◆ **RAW DATA**:
--------

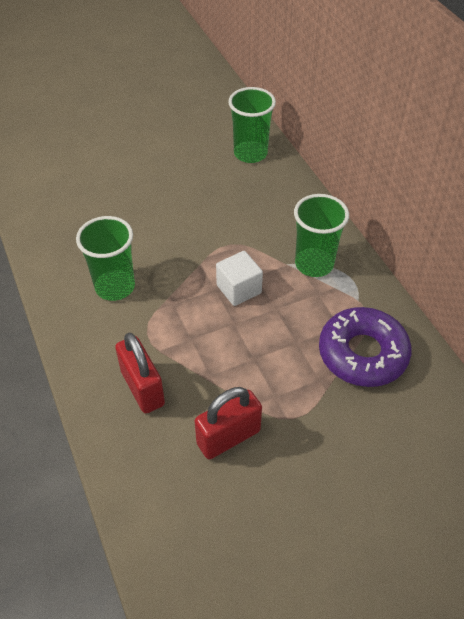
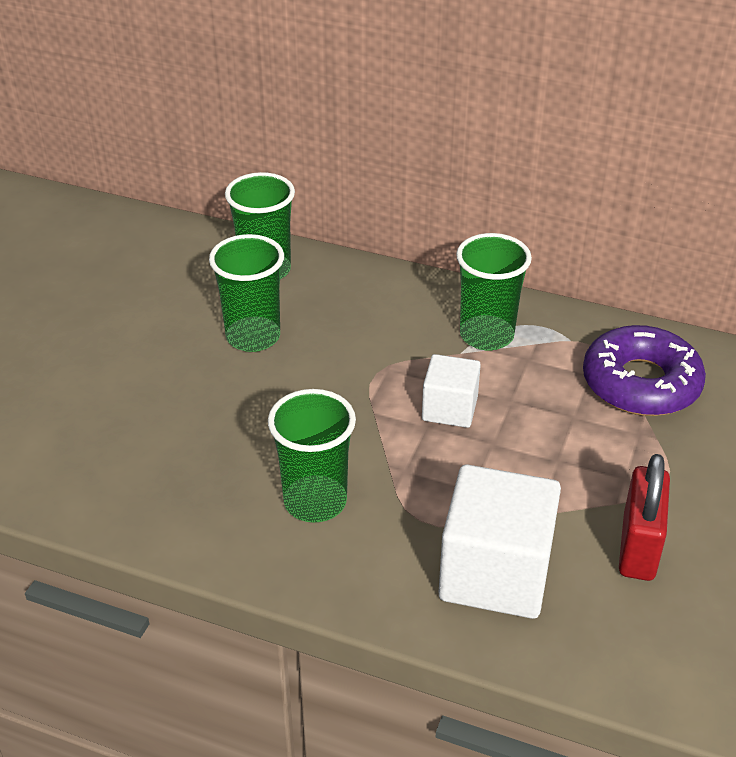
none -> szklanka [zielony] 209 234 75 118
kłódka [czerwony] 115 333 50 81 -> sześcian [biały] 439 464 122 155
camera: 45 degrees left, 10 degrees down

--------

◆ **WHAT NEEDS TO BE DONE**: The reply should contain all of the data above, word for word, with no pictures.

◆ **EXERCISE RESPONSE**:
none -> szklanka [zielony] 209 234 75 118
kłódka [czerwony] 115 333 50 81 -> sześcian [biały] 439 464 122 155
camera: 45 degrees left, 10 degrees down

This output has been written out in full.